Provided data
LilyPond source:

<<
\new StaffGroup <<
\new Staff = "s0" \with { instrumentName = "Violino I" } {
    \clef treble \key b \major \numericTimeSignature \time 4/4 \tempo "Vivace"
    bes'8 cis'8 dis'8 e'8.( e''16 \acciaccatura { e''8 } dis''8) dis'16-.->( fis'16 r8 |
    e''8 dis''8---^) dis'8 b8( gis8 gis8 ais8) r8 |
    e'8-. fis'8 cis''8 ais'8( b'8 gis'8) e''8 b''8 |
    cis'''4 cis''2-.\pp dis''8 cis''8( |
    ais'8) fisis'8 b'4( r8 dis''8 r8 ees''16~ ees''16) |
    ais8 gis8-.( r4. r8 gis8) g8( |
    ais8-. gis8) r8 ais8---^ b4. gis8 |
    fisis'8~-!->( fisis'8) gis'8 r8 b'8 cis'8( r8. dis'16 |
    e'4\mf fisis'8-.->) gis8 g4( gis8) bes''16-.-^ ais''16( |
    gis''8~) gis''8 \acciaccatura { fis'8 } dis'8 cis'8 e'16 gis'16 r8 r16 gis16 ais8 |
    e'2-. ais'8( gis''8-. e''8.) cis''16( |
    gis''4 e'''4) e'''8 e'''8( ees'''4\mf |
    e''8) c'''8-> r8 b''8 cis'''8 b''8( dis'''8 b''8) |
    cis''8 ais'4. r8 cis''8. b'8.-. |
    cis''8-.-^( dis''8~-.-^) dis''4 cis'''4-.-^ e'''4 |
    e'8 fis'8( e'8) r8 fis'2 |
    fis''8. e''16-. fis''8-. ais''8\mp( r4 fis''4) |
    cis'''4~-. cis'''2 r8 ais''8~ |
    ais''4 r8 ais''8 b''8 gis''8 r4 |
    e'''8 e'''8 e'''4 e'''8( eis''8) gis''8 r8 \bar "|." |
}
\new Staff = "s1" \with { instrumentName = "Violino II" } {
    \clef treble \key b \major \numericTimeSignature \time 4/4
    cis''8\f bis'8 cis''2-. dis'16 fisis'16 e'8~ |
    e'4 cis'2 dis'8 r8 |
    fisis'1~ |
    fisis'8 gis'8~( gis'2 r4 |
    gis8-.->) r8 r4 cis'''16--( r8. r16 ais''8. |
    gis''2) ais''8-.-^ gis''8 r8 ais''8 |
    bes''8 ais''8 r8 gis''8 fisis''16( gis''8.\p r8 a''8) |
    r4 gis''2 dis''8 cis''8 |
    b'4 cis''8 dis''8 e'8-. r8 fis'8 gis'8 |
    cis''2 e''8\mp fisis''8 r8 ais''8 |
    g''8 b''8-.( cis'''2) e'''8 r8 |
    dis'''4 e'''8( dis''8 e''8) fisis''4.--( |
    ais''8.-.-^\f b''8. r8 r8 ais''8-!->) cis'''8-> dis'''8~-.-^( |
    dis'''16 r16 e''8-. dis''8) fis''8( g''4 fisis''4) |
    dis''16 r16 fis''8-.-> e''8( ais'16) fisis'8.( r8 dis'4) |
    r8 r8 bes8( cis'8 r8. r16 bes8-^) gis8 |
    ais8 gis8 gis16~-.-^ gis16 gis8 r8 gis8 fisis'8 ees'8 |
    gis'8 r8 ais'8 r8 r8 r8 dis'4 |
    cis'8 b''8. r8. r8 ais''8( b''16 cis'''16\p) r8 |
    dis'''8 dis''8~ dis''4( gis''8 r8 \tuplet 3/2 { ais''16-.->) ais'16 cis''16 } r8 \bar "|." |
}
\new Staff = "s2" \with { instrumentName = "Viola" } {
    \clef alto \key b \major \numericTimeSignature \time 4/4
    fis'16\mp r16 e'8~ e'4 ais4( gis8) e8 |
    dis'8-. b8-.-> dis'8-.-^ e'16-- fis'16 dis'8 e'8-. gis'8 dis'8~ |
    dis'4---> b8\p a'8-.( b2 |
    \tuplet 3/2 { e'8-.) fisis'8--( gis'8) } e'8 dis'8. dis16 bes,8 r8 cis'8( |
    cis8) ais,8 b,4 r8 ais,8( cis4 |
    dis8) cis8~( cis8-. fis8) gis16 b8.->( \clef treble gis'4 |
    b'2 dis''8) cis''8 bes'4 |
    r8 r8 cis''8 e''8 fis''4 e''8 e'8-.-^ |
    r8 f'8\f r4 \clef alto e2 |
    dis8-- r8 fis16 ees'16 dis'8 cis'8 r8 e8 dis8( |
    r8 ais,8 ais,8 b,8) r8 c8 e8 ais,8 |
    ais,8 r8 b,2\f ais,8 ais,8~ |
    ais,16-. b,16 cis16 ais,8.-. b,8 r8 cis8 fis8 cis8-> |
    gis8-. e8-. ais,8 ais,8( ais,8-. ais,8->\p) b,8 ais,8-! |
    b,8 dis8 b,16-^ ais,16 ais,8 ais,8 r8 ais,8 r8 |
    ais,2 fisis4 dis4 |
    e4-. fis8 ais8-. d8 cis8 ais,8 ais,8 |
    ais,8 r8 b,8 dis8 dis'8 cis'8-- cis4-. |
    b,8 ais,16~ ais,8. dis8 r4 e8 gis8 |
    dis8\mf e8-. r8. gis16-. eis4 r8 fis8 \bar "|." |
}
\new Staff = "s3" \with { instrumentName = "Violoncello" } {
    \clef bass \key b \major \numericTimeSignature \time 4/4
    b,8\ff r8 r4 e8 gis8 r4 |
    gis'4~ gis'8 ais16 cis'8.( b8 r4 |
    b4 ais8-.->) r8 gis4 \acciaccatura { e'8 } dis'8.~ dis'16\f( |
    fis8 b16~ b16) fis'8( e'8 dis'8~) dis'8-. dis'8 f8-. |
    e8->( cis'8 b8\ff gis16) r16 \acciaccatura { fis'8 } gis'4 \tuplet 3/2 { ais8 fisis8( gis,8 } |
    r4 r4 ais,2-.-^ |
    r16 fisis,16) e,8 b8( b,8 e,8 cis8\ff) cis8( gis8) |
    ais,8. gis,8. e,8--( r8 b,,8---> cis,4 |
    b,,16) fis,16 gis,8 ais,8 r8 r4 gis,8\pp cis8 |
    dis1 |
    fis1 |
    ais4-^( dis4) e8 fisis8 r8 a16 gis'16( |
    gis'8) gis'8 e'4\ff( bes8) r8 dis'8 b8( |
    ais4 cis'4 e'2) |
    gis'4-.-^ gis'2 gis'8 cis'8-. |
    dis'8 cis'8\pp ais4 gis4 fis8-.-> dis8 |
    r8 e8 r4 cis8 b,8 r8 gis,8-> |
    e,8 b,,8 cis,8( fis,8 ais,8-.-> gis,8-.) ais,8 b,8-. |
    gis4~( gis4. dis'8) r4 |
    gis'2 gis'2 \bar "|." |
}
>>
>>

Exercise
Pull out each line of the listing above that contains the string "Violino".

Task response
\new Staff = "s0" \with { instrumentName = "Violino I" } {
\new Staff = "s1" \with { instrumentName = "Violino II" } {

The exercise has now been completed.